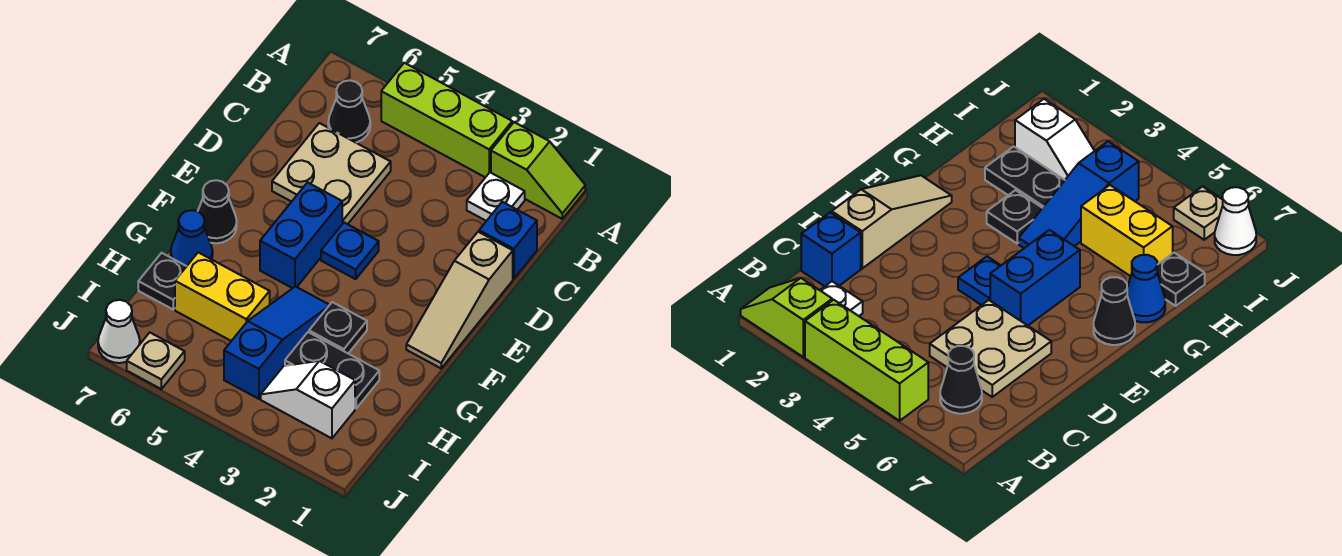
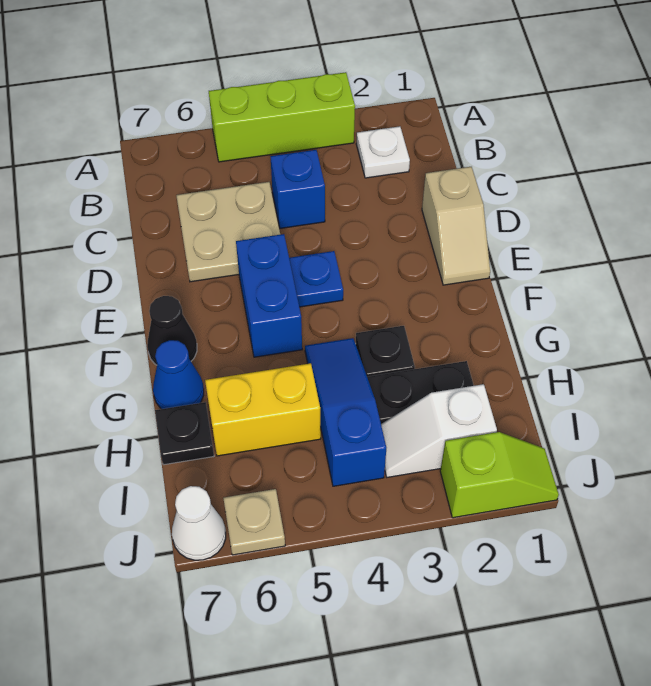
lime slope A1:A2 level 1 top 2 -> lime slope J1:J2 level 1 top 2
black cone B6 level 1 -> none
blue brick C1 level 1 -> blue brick C4 level 1
tan slope D1:F1 level 1 top D -> tan slope D1:E1 level 1 top D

:: What is expected ::
The data above, line by line: transcribe it exactly and drop the pictures.

:: Answer box ::
lime slope A1:A2 level 1 top 2 -> lime slope J1:J2 level 1 top 2
black cone B6 level 1 -> none
blue brick C1 level 1 -> blue brick C4 level 1
tan slope D1:F1 level 1 top D -> tan slope D1:E1 level 1 top D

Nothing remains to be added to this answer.